Count the lines in the listing below that contain the string "ensure", treating uppercase and lowercase as different. Give only the number.

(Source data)
+---+

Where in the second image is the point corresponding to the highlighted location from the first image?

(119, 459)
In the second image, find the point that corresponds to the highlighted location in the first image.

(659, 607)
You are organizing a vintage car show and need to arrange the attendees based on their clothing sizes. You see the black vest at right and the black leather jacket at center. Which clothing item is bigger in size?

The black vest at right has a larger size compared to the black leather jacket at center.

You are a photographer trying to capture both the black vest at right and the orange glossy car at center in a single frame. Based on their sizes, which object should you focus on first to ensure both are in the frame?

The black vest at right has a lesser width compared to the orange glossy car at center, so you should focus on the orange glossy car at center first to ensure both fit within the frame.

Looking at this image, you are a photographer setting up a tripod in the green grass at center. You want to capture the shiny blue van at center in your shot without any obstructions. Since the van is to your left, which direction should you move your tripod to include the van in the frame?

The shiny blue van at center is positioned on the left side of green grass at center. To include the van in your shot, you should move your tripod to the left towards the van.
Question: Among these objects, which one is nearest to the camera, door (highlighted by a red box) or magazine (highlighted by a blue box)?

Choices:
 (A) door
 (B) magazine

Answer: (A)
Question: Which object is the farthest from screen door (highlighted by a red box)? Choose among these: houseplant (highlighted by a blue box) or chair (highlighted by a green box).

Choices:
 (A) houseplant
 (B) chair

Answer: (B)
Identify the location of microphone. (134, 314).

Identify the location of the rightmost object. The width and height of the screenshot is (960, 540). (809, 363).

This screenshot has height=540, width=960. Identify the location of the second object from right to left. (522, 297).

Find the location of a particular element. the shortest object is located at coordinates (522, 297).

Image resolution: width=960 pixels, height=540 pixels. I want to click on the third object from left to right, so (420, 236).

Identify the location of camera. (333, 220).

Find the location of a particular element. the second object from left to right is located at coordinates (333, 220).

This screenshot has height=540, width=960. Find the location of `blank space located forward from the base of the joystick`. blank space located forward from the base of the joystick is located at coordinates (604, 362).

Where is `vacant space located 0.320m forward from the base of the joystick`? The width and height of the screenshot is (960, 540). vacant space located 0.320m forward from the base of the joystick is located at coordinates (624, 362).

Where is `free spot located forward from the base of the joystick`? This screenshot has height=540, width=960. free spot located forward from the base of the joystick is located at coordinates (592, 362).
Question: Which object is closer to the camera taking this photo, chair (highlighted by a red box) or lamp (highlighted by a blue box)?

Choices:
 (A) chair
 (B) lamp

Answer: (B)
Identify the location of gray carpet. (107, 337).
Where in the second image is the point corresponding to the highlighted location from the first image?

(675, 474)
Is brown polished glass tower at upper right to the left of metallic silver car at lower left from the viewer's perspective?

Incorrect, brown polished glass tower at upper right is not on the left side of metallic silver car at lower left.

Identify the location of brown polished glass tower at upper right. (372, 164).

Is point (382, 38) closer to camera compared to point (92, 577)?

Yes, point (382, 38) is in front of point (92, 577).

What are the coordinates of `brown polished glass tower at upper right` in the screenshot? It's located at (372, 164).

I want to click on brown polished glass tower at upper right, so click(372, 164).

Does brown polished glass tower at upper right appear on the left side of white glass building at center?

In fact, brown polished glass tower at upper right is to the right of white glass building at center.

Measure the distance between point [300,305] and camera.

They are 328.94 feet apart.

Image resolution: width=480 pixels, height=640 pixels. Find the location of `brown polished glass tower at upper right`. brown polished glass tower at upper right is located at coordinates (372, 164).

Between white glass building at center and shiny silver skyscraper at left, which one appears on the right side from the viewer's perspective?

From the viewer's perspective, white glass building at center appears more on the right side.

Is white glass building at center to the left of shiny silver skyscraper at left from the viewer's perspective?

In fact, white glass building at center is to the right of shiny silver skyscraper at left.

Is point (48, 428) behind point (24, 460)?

+---+

RESULT OF THE EXERCISE:
2